(INSTRUCTIONS TO FOLLOW):
From the records below, keep only the lines that contain the word "Does" and copy each one. Treat uppercase and lowercase letters as different.

Records of questions about scenes in images:
▼▼▼
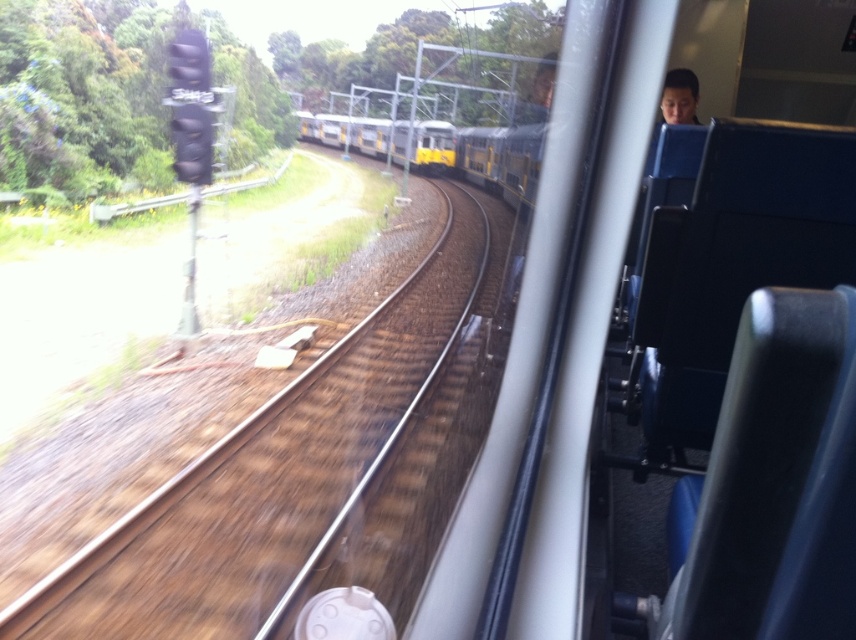
Does yellow matte train at center appear under smooth skin face at upper right?

No.

Measure the distance between point (510,163) and camera.

26.81 meters

Locate an element on the screen. This screenshot has width=856, height=640. yellow matte train at center is located at coordinates (501, 160).

Is point (177, 504) positioned in front of point (675, 68)?

Yes, it is in front of point (675, 68).

Does brown gravel train track at left appear under smooth skin face at upper right?

Yes.

Does point (16, 600) come farther from viewer compared to point (670, 81)?

That is False.

This screenshot has height=640, width=856. I want to click on brown gravel train track at left, so click(x=265, y=476).

What do you see at coordinates (501, 160) in the screenshot? This screenshot has height=640, width=856. I see `yellow matte train at center` at bounding box center [501, 160].

At what (x,y) coordinates should I click in order to perform the action: click on yellow matte train at center. Please return your answer as a coordinate pair (x, y). Looking at the image, I should click on (501, 160).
▲▲▲
(SOLUTION TO THIS TASK):
Does yellow matte train at center appear under smooth skin face at upper right?
Does brown gravel train track at left appear under smooth skin face at upper right?
Does point (16, 600) come farther from viewer compared to point (670, 81)?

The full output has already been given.